* **Problem requirements**: With the pictures removed, please write out every line below exactly as given.

* **Information provided**:

★ ★ ★ ★ ★ ★ ★

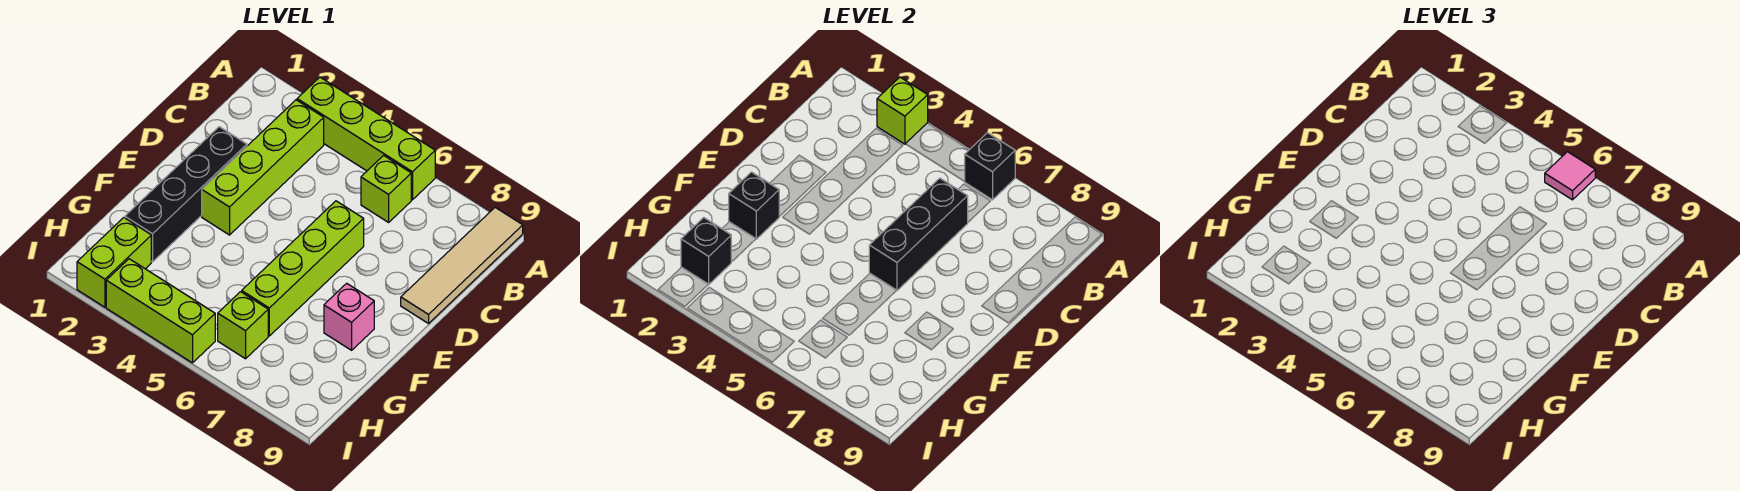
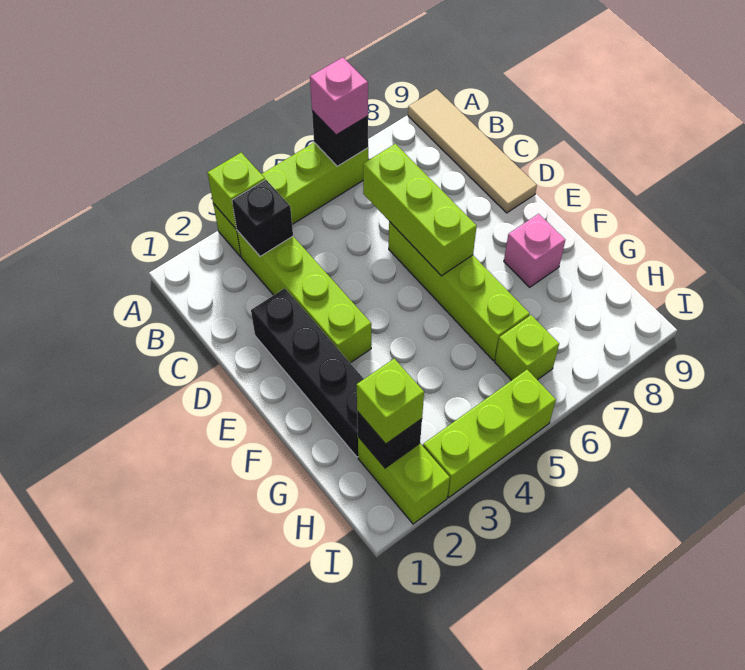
pink tile A6 level 3 -> pink brick A6 level 3
lime brick B6 level 1 -> lime brick H2 level 3
black brick C6:E6 level 2 -> lime brick C6:E6 level 2
black brick F2 level 2 -> black brick B3 level 2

★ ★ ★ ★ ★ ★ ★

* **Answer to this task**:
pink tile A6 level 3 -> pink brick A6 level 3
lime brick B6 level 1 -> lime brick H2 level 3
black brick C6:E6 level 2 -> lime brick C6:E6 level 2
black brick F2 level 2 -> black brick B3 level 2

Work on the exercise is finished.